■ **THE RECORDS**
[Start of Attachment]

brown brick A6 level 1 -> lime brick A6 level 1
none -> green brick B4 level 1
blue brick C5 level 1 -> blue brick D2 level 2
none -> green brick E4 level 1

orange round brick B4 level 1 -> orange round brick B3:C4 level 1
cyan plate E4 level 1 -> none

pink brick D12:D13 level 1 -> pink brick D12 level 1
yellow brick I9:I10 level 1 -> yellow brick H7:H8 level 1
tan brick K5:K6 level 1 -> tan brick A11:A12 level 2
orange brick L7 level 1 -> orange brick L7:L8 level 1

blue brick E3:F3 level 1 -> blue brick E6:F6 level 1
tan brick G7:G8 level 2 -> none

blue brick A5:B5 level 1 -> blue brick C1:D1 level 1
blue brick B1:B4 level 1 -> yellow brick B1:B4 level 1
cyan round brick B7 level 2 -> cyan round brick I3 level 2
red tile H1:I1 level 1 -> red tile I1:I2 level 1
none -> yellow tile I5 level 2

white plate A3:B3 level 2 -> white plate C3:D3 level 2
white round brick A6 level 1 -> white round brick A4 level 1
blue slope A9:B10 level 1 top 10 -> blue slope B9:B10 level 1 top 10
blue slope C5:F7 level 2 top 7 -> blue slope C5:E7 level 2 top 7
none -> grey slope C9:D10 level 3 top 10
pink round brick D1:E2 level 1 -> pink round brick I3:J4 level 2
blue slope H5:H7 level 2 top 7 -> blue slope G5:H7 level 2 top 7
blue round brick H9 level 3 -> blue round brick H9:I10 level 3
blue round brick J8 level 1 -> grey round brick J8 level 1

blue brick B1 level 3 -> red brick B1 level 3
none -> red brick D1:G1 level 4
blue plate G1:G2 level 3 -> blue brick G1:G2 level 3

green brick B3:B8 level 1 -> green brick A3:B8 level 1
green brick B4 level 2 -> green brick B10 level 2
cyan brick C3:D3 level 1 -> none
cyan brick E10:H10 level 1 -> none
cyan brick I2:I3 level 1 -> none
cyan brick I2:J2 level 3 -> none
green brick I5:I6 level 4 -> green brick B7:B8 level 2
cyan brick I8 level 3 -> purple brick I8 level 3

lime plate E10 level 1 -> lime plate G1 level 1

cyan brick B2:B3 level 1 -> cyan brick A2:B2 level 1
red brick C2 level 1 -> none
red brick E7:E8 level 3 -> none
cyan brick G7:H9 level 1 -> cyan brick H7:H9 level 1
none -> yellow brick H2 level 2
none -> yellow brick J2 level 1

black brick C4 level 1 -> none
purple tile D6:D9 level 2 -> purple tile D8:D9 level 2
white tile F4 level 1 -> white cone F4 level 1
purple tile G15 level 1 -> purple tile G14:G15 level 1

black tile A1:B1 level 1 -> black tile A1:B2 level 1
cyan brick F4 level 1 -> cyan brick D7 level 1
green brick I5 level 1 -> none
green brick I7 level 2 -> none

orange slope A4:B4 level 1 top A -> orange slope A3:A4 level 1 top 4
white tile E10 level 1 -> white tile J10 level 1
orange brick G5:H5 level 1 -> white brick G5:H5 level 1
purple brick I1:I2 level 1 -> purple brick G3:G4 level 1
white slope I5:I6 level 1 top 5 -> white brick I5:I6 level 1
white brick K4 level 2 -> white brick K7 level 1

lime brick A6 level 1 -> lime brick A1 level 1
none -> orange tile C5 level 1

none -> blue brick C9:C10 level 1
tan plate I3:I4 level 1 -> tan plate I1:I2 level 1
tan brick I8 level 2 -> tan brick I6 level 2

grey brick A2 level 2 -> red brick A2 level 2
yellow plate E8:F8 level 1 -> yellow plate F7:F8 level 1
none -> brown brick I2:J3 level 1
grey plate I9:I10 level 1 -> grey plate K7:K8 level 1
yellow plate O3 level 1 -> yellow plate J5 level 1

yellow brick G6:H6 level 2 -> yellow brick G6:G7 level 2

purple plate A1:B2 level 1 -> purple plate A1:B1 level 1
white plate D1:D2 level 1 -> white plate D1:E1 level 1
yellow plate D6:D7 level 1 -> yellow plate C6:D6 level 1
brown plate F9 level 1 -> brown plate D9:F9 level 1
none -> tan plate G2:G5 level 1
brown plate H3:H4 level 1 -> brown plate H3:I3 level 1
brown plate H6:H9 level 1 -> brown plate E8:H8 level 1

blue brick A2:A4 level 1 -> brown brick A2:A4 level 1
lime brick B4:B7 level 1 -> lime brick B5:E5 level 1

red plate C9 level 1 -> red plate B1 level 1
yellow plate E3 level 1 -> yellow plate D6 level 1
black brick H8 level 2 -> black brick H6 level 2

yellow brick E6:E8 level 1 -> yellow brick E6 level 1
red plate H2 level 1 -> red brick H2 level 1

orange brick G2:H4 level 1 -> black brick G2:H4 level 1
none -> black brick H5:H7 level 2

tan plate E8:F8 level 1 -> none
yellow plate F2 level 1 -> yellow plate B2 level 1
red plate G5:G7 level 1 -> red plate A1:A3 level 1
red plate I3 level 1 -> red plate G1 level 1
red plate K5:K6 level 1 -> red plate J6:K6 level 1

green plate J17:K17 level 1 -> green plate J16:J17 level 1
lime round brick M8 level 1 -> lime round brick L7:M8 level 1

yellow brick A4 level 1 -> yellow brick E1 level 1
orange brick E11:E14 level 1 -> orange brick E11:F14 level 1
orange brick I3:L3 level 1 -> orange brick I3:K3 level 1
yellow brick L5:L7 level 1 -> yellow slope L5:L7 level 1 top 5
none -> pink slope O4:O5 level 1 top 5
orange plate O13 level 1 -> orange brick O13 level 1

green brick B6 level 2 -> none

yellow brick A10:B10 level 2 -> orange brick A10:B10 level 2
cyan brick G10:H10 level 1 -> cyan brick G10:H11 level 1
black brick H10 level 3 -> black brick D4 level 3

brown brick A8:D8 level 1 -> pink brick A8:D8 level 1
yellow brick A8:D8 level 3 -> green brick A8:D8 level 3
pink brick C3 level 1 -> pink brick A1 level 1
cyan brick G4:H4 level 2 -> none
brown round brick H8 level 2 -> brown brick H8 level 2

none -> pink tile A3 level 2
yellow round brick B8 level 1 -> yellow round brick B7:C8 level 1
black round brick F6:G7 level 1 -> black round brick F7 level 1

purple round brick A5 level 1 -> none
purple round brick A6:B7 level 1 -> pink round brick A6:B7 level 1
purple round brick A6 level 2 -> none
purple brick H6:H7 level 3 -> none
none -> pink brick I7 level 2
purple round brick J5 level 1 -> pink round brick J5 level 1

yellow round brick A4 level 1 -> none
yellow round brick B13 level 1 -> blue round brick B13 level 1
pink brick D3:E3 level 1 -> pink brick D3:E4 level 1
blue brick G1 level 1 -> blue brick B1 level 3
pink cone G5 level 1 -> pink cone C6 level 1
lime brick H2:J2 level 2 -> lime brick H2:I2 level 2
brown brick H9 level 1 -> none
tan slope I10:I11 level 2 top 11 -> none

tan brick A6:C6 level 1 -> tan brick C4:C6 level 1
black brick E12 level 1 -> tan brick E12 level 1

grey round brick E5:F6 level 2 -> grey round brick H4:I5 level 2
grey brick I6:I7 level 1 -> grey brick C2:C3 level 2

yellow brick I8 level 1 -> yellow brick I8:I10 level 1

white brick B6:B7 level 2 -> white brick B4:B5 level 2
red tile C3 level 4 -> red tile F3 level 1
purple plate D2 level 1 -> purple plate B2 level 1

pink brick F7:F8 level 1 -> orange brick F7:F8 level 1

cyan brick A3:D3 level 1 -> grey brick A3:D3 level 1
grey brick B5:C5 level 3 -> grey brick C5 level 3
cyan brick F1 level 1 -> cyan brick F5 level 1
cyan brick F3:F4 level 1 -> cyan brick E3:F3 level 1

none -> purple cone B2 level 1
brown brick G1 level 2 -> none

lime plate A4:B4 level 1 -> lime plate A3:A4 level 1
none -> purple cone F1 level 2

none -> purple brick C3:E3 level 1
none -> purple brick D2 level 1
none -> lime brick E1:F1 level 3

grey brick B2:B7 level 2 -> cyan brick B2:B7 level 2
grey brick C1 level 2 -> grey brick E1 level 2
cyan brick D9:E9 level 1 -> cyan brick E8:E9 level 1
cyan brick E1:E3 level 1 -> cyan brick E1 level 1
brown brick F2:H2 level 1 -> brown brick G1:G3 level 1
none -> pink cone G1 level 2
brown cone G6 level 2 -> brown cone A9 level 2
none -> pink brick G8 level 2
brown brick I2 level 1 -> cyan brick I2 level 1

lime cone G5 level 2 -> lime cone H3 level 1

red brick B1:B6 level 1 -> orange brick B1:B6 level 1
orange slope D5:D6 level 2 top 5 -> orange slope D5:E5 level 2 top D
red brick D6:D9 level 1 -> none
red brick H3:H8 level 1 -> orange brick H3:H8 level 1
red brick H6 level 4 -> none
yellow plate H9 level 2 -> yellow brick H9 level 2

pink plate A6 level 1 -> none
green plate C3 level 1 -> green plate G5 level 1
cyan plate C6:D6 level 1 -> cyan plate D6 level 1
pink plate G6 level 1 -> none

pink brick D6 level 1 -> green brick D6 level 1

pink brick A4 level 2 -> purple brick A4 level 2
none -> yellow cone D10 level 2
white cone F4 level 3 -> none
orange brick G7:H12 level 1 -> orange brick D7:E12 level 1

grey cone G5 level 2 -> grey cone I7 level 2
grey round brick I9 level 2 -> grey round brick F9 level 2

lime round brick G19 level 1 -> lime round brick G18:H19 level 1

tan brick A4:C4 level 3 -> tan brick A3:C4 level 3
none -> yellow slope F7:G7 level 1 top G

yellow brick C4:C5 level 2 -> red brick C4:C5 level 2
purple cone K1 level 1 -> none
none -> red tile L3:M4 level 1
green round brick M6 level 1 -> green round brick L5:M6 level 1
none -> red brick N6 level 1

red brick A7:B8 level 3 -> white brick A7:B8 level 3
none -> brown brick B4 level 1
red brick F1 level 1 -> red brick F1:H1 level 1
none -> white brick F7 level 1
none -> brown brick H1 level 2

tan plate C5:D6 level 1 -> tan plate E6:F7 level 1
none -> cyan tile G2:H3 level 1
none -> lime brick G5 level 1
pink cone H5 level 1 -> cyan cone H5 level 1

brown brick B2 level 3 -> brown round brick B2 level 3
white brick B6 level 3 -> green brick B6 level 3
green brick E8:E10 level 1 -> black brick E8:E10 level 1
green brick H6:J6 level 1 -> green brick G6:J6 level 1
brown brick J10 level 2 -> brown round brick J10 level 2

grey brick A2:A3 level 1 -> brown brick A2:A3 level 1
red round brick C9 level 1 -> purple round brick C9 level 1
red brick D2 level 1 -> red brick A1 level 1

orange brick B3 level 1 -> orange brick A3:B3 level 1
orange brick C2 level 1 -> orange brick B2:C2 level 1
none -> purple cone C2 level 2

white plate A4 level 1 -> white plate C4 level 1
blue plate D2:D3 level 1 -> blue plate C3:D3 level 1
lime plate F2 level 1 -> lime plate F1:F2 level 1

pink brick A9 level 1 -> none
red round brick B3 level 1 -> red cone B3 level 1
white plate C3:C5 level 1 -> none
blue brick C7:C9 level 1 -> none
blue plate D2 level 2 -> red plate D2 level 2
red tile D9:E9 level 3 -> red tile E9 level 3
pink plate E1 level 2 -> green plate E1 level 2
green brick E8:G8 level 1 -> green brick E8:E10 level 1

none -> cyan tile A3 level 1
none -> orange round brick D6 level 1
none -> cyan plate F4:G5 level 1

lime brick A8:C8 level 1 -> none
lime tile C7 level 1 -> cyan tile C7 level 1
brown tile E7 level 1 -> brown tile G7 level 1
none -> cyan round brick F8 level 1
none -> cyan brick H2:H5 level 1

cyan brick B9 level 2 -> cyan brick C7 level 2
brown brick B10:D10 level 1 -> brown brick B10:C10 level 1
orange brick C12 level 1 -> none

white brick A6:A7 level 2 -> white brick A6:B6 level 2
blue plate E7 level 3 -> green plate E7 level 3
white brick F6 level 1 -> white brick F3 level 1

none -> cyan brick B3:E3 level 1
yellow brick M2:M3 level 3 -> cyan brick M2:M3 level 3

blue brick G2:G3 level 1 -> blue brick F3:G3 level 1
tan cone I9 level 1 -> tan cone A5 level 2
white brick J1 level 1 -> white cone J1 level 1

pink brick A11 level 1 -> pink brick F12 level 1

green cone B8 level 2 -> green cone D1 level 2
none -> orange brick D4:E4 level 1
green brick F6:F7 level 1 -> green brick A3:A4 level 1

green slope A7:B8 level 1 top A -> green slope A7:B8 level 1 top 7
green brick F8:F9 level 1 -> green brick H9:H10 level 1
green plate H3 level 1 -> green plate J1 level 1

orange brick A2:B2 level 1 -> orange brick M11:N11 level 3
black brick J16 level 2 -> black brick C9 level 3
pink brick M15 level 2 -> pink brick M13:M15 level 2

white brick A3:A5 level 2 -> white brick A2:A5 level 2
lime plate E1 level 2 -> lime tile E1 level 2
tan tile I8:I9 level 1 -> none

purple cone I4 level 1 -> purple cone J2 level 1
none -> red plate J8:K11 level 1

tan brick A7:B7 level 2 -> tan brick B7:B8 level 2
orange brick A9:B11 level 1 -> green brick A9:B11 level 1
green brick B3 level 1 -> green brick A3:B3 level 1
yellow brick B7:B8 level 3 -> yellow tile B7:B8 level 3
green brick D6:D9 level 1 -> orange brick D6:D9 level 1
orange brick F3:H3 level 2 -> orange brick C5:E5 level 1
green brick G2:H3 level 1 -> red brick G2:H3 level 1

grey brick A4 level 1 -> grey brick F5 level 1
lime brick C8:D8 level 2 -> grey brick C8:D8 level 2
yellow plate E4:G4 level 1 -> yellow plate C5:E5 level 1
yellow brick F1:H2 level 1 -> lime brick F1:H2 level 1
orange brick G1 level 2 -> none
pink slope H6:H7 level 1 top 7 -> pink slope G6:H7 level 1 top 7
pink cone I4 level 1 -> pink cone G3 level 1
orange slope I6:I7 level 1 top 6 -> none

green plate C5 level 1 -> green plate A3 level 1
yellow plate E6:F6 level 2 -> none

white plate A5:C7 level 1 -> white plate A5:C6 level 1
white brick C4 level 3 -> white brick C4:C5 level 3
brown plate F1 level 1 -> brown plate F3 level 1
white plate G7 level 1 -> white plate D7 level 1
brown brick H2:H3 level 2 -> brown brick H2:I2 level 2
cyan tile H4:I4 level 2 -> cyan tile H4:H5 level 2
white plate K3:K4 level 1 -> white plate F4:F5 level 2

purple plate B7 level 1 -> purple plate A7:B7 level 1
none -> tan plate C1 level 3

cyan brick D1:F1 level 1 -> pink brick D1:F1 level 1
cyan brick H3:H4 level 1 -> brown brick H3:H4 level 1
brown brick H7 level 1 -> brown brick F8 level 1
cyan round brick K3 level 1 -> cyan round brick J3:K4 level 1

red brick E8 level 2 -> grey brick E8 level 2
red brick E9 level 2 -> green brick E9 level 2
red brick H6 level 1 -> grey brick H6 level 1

[End of Attachment]

■ **TASK ITEM**
A single number is expected: how many lines in the entries contain "black".

■ **ANSWER AREA**
10